— Work task —
When you reach the line in the data below that contains "window: (92, 327) -> (291, 28), moved", please start repeating lines exactly, and stop after the line that contains "washbasin: (51, 227) -> (127, 239), moved", repeating nothing else.
═════ Extracted material ═════
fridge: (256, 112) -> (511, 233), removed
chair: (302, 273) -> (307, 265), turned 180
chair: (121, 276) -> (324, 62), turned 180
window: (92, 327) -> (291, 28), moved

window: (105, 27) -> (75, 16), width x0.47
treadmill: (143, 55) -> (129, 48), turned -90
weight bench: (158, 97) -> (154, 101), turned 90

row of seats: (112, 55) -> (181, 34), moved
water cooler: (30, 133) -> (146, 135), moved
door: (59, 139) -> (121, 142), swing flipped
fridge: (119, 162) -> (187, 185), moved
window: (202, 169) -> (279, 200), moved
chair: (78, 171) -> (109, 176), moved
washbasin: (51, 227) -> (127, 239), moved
═════
═════ Extracted material ═════
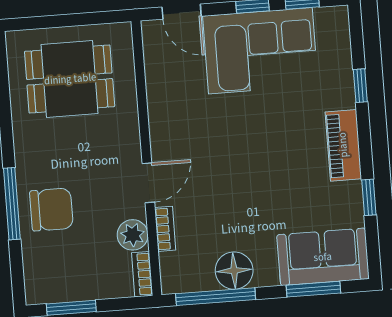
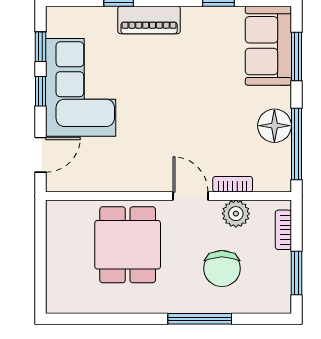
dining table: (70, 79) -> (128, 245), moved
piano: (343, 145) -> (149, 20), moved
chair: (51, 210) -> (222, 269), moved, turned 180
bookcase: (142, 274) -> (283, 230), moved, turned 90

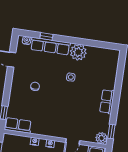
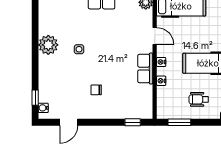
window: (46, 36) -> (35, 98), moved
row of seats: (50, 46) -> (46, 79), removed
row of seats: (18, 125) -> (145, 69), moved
═════
— Answer space —
window: (92, 327) -> (291, 28), moved

window: (105, 27) -> (75, 16), width x0.47
treadmill: (143, 55) -> (129, 48), turned -90
weight bench: (158, 97) -> (154, 101), turned 90

row of seats: (112, 55) -> (181, 34), moved
water cooler: (30, 133) -> (146, 135), moved
door: (59, 139) -> (121, 142), swing flipped
fridge: (119, 162) -> (187, 185), moved
window: (202, 169) -> (279, 200), moved
chair: (78, 171) -> (109, 176), moved
washbasin: (51, 227) -> (127, 239), moved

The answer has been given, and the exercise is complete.